Search term "emerald": copy each line of the records that contains it.

(Scene difference descriptions)
== Segment start ==

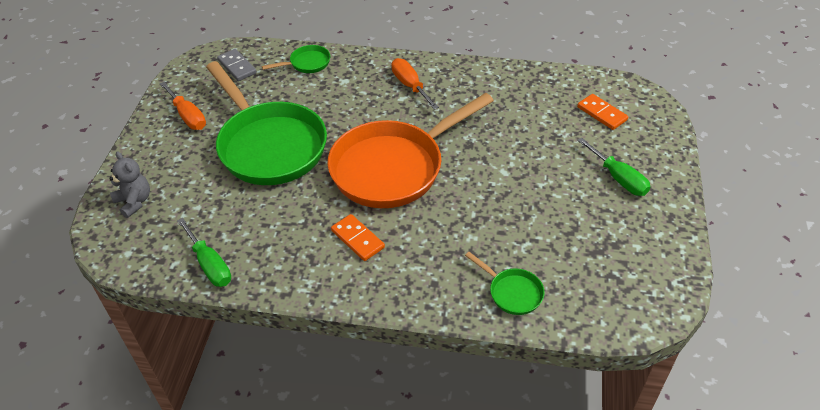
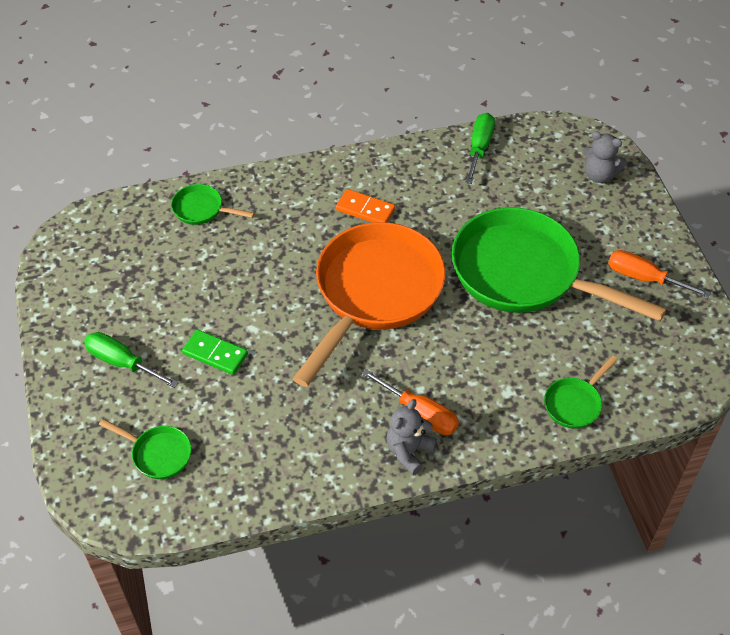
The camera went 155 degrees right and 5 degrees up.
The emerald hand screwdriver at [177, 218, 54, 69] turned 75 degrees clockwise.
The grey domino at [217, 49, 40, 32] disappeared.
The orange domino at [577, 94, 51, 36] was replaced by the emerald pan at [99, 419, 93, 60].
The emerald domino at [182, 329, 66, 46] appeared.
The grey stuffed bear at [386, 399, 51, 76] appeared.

== Segment end ==

Result of this exercise »
The emerald hand screwdriver at [177, 218, 54, 69] turned 75 degrees clockwise.
The orange domino at [577, 94, 51, 36] was replaced by the emerald pan at [99, 419, 93, 60].
The emerald domino at [182, 329, 66, 46] appeared.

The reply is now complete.